Transcribe the entries below exactly, starting with the line that has "D1: none -> schottky (A N_15, K N_23)" and stopping after the line that has "C3: 33uF (N_15, N_16) -> none"; no pictures belong in the copy.

=======

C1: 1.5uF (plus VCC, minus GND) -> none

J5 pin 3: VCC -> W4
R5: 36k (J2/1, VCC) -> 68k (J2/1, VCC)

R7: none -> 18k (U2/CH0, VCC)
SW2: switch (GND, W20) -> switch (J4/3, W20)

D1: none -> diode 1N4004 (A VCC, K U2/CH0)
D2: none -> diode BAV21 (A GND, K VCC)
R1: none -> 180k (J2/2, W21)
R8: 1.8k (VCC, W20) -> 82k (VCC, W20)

=======

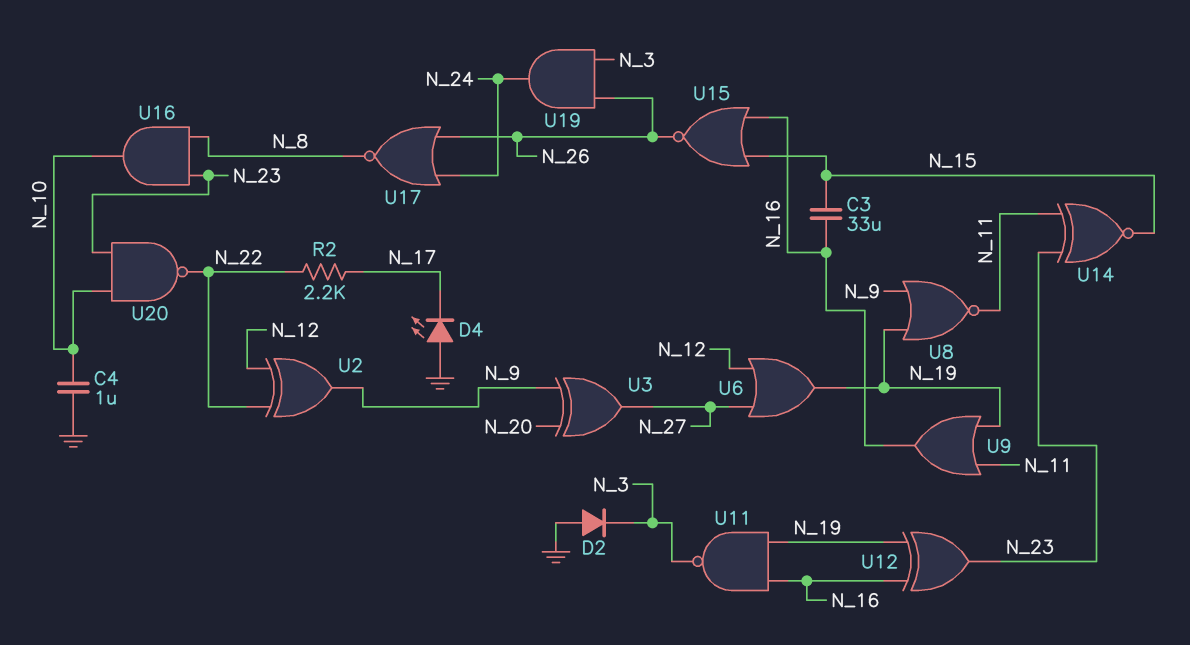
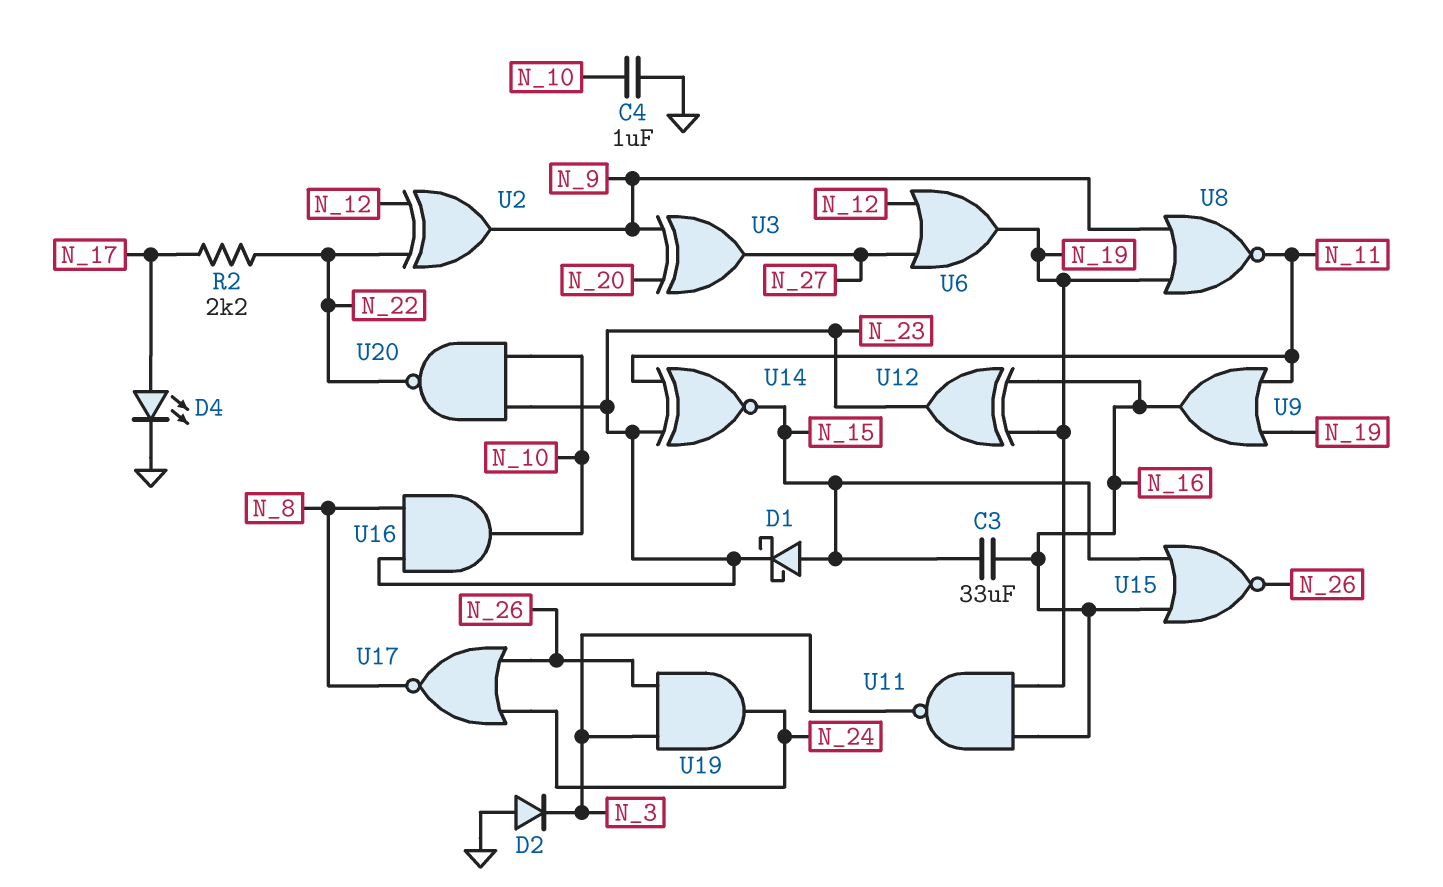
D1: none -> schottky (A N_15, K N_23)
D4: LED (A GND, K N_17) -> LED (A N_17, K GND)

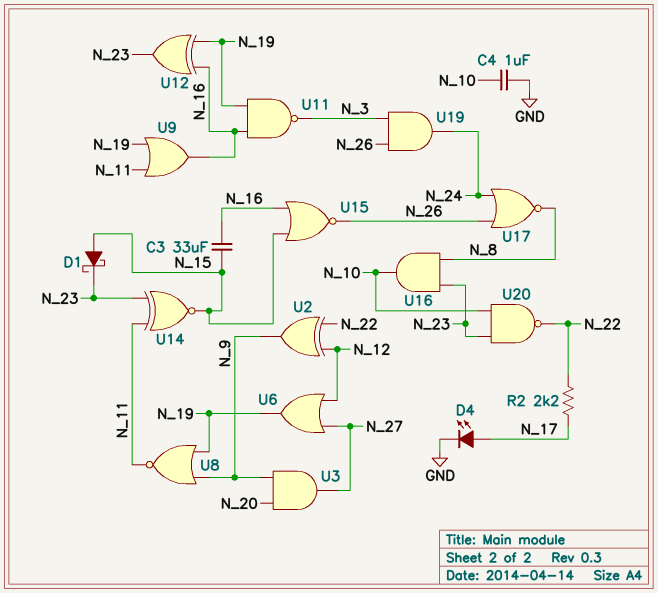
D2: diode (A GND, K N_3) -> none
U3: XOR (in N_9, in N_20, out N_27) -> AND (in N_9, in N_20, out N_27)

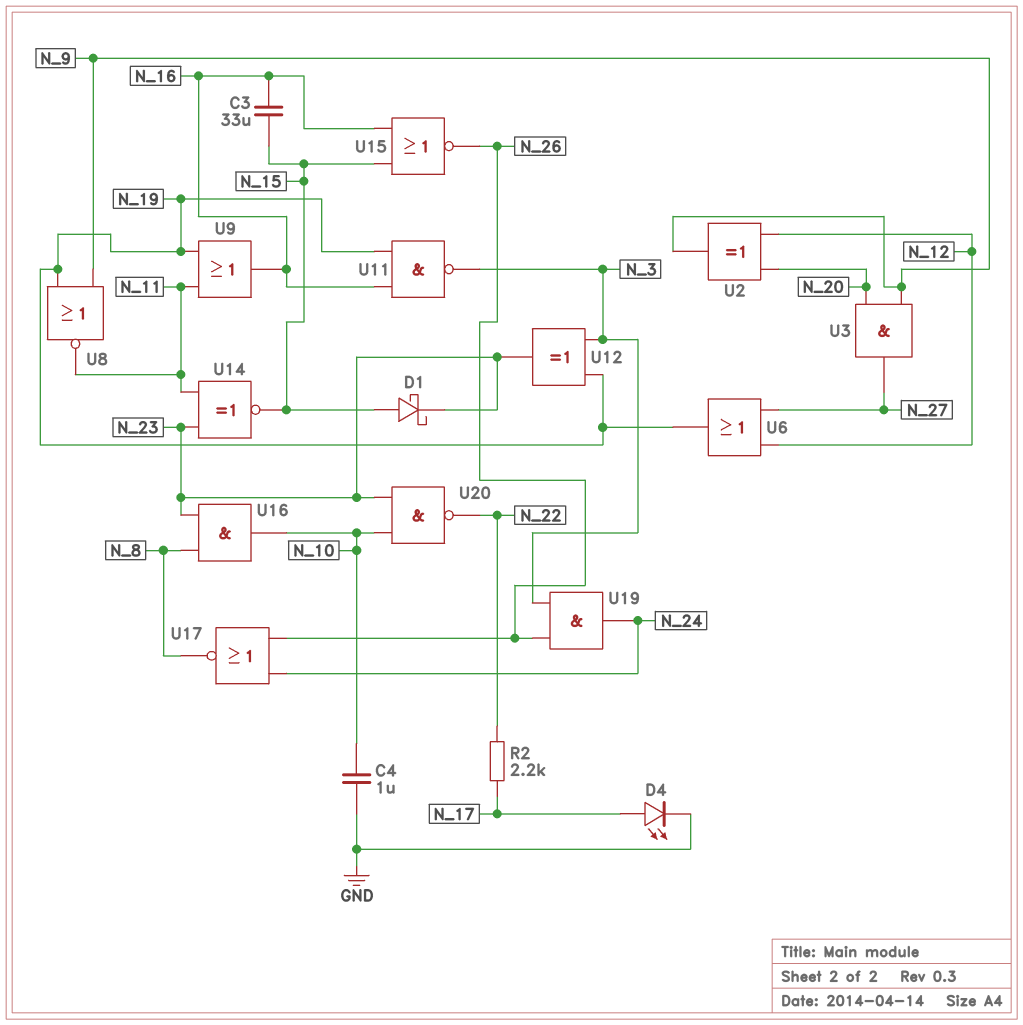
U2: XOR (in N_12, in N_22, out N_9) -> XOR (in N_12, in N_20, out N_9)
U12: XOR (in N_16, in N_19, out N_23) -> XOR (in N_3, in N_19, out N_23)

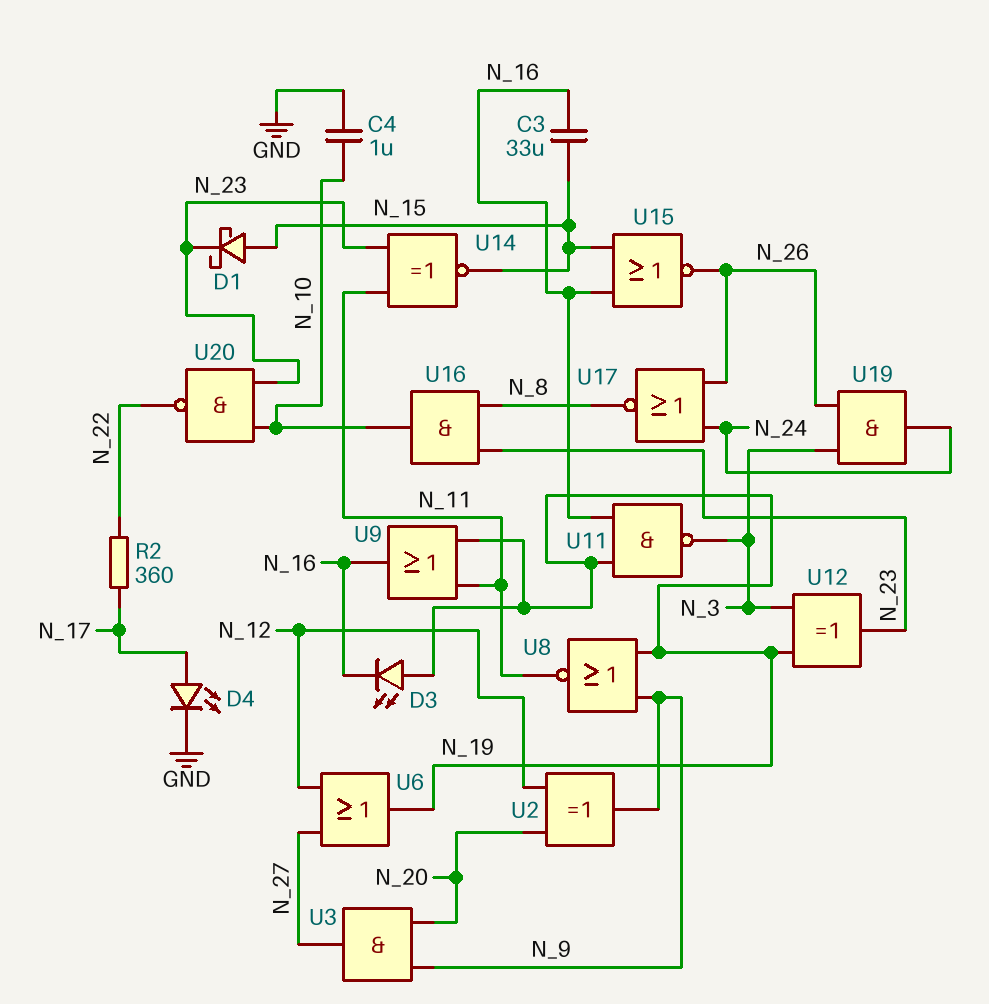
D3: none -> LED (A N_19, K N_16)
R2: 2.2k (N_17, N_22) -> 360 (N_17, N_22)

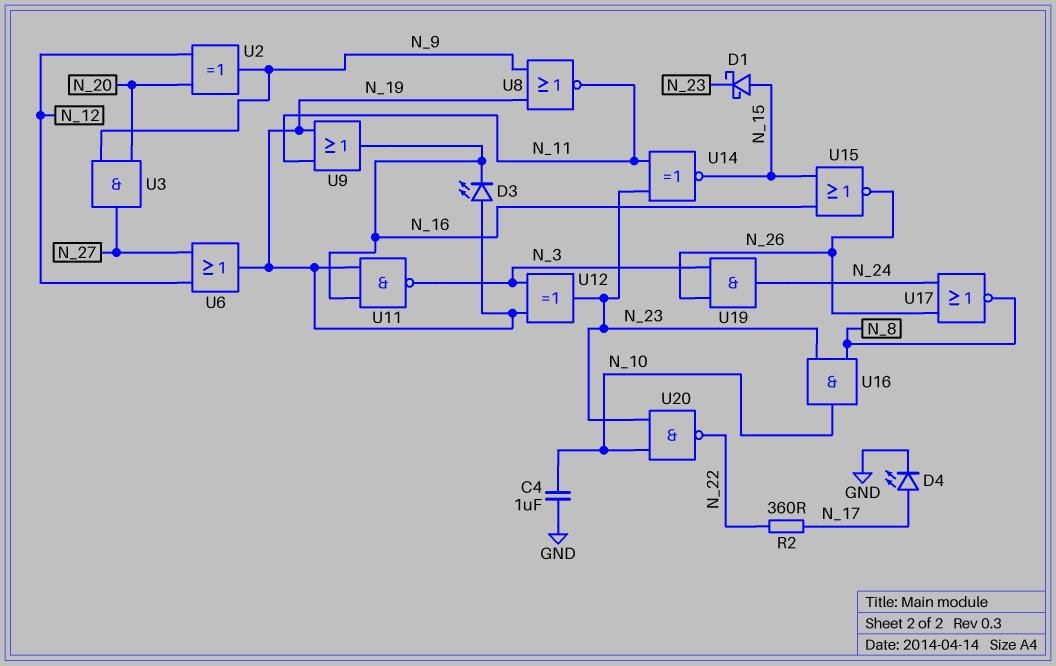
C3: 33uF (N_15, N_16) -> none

=======

Exercise response >>
D1: none -> schottky (A N_15, K N_23)
D4: LED (A GND, K N_17) -> LED (A N_17, K GND)

D2: diode (A GND, K N_3) -> none
U3: XOR (in N_9, in N_20, out N_27) -> AND (in N_9, in N_20, out N_27)

U2: XOR (in N_12, in N_22, out N_9) -> XOR (in N_12, in N_20, out N_9)
U12: XOR (in N_16, in N_19, out N_23) -> XOR (in N_3, in N_19, out N_23)

D3: none -> LED (A N_19, K N_16)
R2: 2.2k (N_17, N_22) -> 360 (N_17, N_22)

C3: 33uF (N_15, N_16) -> none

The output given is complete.